* _REQUIREMENT_
Set down only what runs from the line containing "FAN2 pin GND: none -> GND" through the last line of the data, exactly as it reads.

Structured diff data:
______

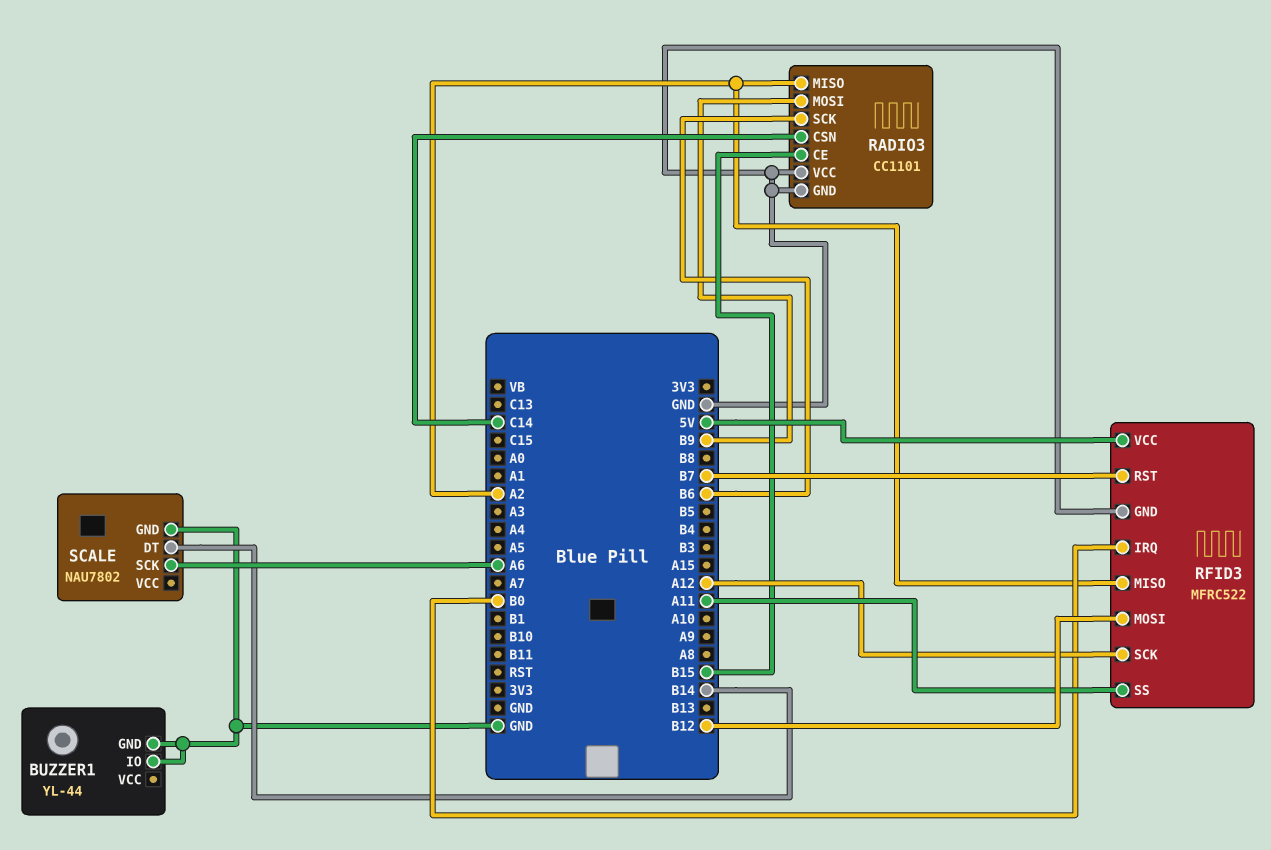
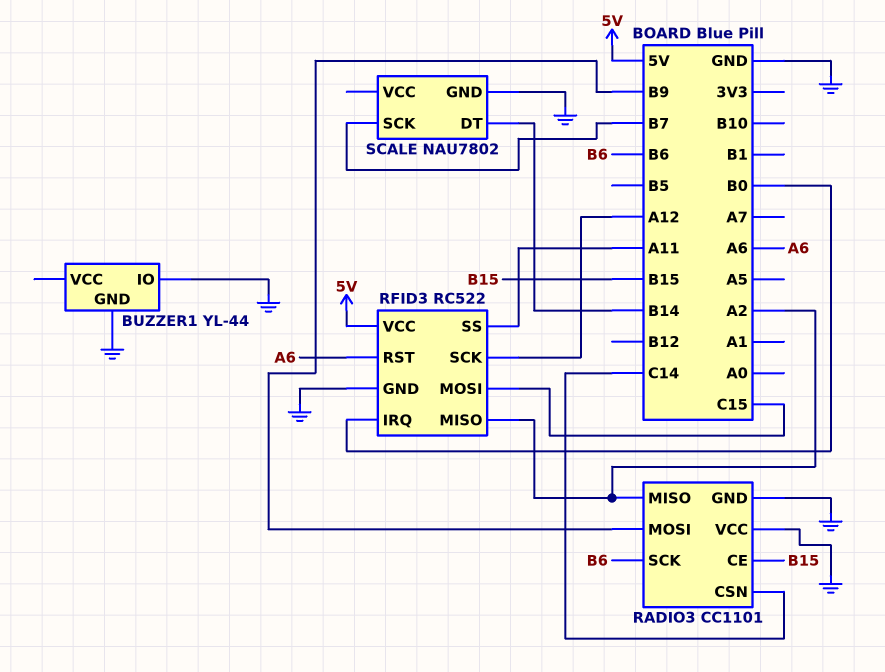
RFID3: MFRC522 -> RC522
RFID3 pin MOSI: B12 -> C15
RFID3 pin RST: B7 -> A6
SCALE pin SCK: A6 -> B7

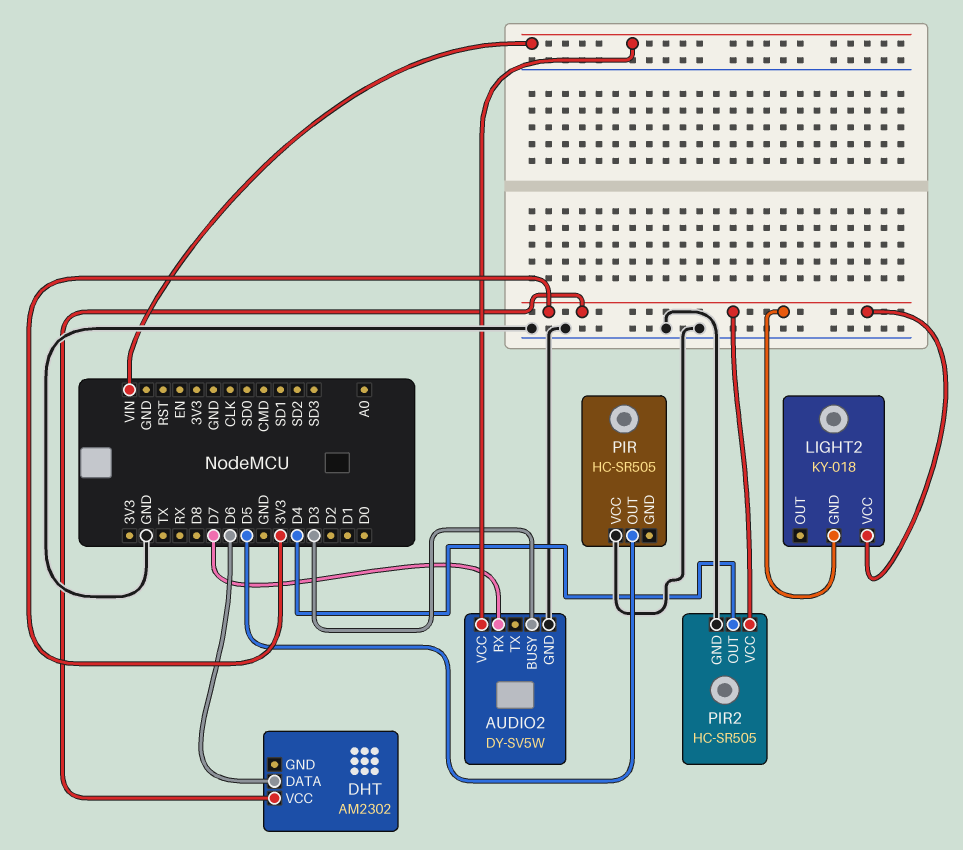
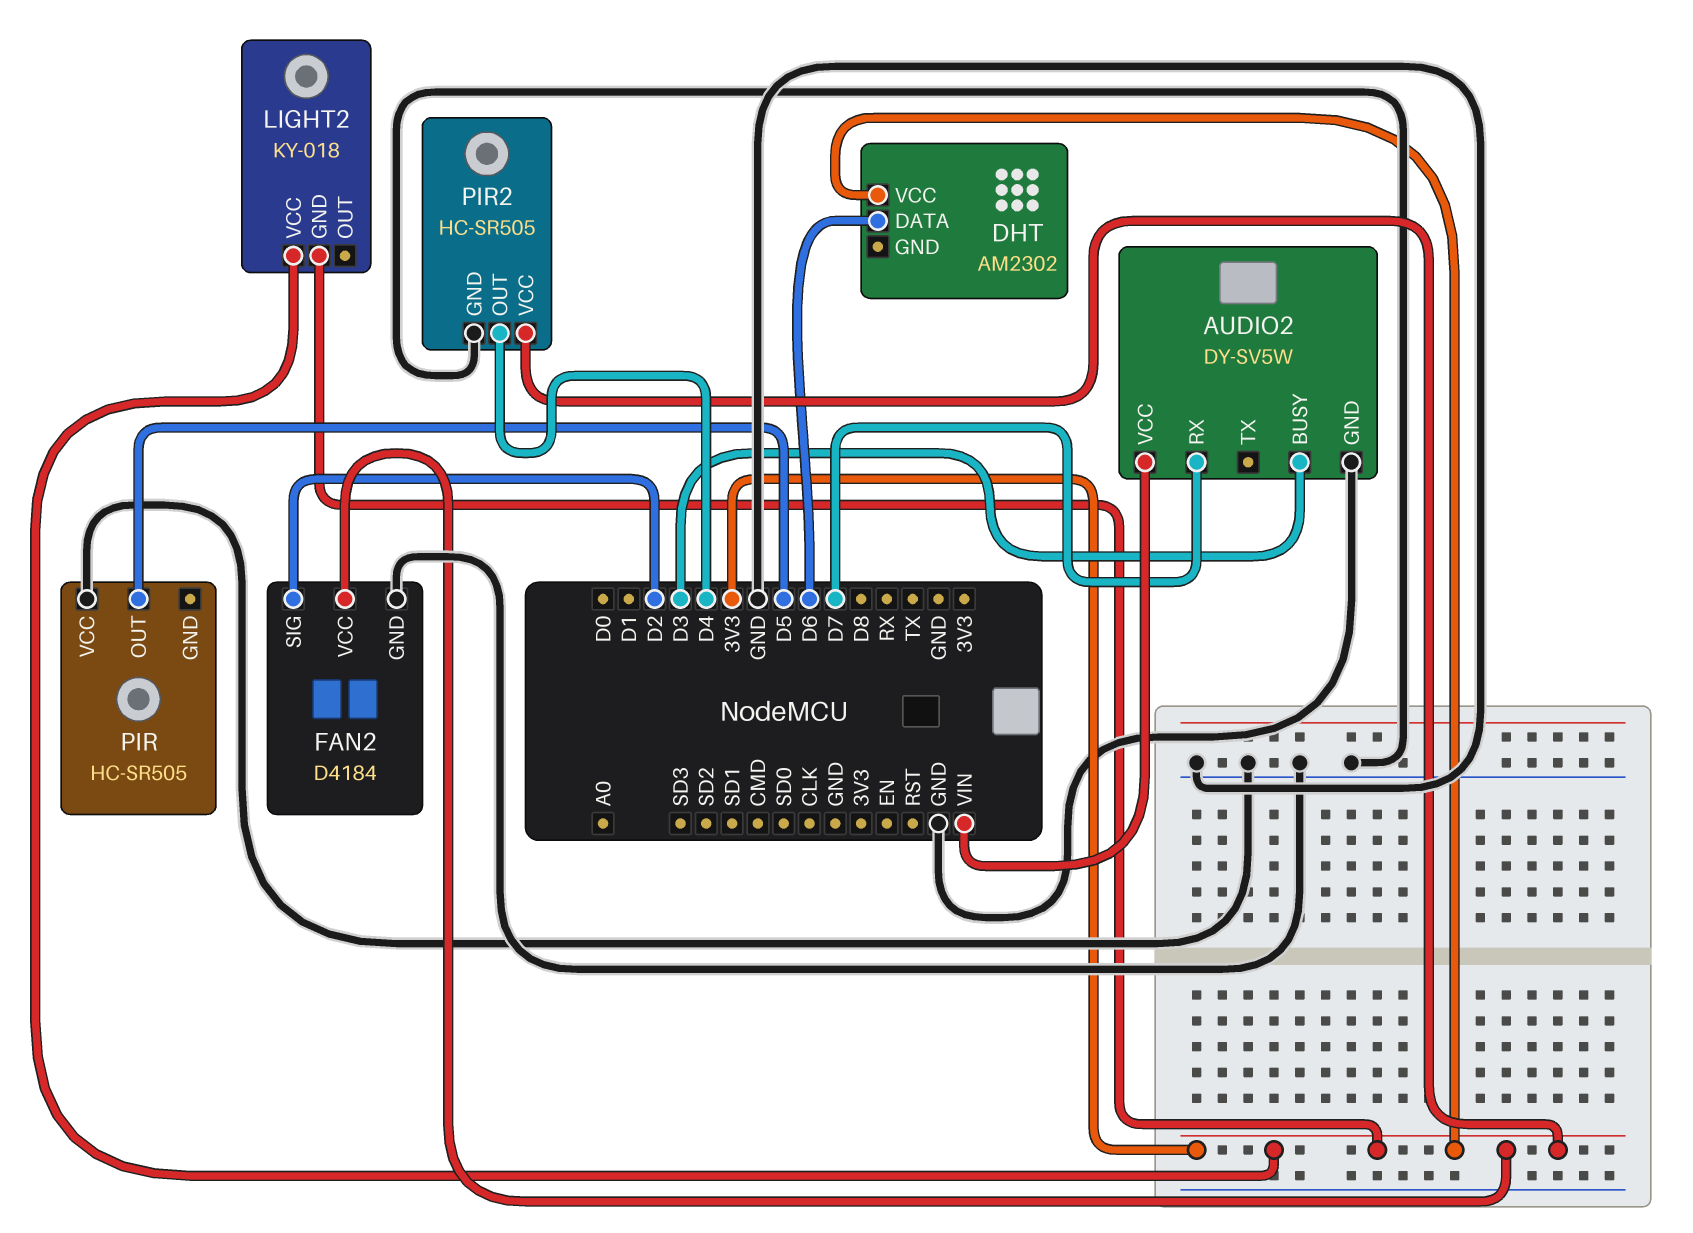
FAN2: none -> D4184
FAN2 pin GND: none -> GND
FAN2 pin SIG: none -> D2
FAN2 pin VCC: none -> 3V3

______

* _THE COMPLETED TASK_
FAN2 pin GND: none -> GND
FAN2 pin SIG: none -> D2
FAN2 pin VCC: none -> 3V3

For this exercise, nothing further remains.